_BRIEF_. Every record must be retyped exactly as it reads.

= Beginning of Section =

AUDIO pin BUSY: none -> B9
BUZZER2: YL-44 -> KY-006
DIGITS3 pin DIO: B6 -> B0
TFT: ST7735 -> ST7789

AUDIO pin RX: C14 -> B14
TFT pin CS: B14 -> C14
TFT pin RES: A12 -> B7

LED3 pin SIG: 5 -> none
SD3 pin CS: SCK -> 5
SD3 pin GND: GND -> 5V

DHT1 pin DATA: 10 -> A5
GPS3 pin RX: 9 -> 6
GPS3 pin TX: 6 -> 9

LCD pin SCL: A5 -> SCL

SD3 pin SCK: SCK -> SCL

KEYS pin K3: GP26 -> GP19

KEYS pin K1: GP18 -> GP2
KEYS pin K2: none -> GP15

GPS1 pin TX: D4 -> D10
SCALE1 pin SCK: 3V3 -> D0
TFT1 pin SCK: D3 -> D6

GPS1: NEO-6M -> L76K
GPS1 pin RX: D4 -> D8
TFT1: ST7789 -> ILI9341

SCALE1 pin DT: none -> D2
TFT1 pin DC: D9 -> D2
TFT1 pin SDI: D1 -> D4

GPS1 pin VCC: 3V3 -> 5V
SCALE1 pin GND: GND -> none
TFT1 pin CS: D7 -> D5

= End of Section =

_ANSWER SECTION_.
AUDIO pin BUSY: none -> B9
BUZZER2: YL-44 -> KY-006
DIGITS3 pin DIO: B6 -> B0
TFT: ST7735 -> ST7789

AUDIO pin RX: C14 -> B14
TFT pin CS: B14 -> C14
TFT pin RES: A12 -> B7

LED3 pin SIG: 5 -> none
SD3 pin CS: SCK -> 5
SD3 pin GND: GND -> 5V

DHT1 pin DATA: 10 -> A5
GPS3 pin RX: 9 -> 6
GPS3 pin TX: 6 -> 9

LCD pin SCL: A5 -> SCL

SD3 pin SCK: SCK -> SCL

KEYS pin K3: GP26 -> GP19

KEYS pin K1: GP18 -> GP2
KEYS pin K2: none -> GP15

GPS1 pin TX: D4 -> D10
SCALE1 pin SCK: 3V3 -> D0
TFT1 pin SCK: D3 -> D6

GPS1: NEO-6M -> L76K
GPS1 pin RX: D4 -> D8
TFT1: ST7789 -> ILI9341

SCALE1 pin DT: none -> D2
TFT1 pin DC: D9 -> D2
TFT1 pin SDI: D1 -> D4

GPS1 pin VCC: 3V3 -> 5V
SCALE1 pin GND: GND -> none
TFT1 pin CS: D7 -> D5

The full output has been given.